Directions. Exactly as they appear below, repeat the lines from the one with "removed: GreenFivePointedStar <473,179,549,256>" through the one with "moved: AquaBowlingPin <337,19,379,81>", and no others.

START Extracted data

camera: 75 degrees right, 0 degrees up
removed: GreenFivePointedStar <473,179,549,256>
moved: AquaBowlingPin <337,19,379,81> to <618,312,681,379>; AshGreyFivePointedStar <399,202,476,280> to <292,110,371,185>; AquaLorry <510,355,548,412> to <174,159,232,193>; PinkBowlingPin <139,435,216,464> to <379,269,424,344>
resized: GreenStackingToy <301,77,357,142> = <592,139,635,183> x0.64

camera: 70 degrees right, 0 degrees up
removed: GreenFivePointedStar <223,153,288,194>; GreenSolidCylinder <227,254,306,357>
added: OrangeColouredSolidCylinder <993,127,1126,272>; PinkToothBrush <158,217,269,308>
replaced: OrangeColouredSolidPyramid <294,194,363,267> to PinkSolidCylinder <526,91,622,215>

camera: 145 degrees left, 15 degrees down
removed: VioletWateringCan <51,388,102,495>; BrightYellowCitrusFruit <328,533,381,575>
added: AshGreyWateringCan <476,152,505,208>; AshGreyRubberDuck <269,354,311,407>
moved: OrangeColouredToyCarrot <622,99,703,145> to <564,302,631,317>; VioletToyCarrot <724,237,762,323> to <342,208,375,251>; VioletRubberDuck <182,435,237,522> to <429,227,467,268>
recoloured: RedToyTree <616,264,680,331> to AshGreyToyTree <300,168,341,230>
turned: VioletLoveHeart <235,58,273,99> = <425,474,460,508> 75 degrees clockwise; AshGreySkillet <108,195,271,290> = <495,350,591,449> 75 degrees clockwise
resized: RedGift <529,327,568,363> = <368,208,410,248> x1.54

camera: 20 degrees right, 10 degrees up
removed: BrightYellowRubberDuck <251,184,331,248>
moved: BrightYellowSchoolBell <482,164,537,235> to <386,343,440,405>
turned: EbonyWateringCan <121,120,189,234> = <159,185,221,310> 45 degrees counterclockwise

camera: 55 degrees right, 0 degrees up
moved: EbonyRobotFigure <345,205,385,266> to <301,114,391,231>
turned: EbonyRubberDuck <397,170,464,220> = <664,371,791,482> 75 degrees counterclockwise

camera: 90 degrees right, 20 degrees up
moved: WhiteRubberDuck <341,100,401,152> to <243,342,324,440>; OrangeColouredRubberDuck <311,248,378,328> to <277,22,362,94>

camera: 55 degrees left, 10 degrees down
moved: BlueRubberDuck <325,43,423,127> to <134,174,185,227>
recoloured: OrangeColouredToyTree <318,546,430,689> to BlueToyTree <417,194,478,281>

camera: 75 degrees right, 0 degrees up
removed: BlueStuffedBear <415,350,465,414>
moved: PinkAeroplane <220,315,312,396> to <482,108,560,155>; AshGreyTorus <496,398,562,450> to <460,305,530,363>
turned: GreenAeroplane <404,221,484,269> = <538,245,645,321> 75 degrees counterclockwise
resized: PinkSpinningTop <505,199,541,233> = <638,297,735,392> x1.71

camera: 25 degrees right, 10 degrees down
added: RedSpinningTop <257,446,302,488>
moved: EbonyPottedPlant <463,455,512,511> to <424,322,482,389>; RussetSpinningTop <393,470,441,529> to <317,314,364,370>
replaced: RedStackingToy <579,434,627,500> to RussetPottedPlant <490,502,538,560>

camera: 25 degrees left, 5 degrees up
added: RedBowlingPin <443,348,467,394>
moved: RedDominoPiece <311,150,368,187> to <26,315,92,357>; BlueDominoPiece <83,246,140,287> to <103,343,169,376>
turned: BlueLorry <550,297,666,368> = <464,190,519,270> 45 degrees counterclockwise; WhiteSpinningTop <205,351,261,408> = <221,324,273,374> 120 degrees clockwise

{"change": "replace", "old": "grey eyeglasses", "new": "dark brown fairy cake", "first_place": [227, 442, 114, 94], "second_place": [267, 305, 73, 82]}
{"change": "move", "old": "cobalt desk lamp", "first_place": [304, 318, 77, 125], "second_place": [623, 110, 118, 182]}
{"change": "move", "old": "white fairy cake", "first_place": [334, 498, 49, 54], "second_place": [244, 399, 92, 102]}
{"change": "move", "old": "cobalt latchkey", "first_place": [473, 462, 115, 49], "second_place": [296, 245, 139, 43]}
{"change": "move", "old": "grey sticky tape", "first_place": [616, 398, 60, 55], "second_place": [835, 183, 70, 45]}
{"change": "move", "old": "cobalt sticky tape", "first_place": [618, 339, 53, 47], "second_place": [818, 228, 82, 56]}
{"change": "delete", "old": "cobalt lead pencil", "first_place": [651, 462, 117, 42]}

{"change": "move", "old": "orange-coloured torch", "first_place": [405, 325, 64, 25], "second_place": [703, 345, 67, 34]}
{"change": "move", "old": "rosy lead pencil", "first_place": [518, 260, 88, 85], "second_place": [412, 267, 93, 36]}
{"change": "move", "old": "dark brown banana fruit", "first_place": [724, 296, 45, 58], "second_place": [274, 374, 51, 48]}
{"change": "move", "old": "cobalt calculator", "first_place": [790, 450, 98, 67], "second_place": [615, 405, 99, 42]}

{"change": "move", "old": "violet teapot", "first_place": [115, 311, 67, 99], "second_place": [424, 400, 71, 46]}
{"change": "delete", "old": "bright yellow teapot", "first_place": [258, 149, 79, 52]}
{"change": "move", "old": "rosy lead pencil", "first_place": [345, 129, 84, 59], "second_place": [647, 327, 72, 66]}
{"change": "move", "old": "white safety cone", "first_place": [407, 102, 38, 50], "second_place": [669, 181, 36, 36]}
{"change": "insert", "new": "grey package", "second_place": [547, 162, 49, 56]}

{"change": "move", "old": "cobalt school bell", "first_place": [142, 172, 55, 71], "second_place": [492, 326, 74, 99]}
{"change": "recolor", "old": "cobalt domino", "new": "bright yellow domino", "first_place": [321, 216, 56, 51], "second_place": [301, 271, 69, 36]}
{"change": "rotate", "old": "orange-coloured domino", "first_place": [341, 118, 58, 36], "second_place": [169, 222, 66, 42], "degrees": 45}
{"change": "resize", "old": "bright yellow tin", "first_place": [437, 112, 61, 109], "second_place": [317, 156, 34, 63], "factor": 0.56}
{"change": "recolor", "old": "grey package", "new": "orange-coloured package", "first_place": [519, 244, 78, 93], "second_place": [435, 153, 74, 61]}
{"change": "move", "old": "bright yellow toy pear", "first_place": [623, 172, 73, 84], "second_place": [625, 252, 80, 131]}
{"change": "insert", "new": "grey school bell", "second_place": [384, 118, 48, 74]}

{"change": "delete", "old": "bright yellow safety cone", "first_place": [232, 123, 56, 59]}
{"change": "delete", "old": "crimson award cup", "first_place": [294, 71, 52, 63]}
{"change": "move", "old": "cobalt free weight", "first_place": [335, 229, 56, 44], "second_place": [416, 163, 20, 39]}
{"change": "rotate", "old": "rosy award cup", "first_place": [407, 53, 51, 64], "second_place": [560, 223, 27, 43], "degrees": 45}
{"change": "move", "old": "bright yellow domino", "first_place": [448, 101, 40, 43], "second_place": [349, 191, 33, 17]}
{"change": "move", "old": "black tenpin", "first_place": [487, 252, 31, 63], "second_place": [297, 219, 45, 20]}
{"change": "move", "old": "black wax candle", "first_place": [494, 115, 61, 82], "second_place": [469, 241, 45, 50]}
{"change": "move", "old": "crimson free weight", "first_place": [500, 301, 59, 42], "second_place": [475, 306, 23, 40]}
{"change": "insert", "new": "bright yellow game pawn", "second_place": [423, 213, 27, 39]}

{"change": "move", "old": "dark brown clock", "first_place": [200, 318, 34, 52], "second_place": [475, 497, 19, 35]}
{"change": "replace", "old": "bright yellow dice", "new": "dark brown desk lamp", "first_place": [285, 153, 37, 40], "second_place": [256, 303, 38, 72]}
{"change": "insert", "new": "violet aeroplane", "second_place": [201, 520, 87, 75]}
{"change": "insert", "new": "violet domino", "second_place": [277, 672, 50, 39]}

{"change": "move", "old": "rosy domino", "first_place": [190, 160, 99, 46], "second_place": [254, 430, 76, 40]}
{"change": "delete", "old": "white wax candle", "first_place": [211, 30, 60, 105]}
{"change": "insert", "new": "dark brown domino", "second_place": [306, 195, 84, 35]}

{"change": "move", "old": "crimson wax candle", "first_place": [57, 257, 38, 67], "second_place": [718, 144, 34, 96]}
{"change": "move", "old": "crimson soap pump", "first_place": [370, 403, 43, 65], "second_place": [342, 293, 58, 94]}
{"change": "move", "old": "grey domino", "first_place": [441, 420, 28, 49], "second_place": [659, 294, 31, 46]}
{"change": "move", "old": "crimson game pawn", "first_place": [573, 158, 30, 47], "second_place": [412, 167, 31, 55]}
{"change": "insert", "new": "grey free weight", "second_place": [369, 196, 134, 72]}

END Extracted data

Your solution.
removed: GreenFivePointedStar <473,179,549,256>
moved: AquaBowlingPin <337,19,379,81> to <618,312,681,379>; AshGreyFivePointedStar <399,202,476,280> to <292,110,371,185>; AquaLorry <510,355,548,412> to <174,159,232,193>; PinkBowlingPin <139,435,216,464> to <379,269,424,344>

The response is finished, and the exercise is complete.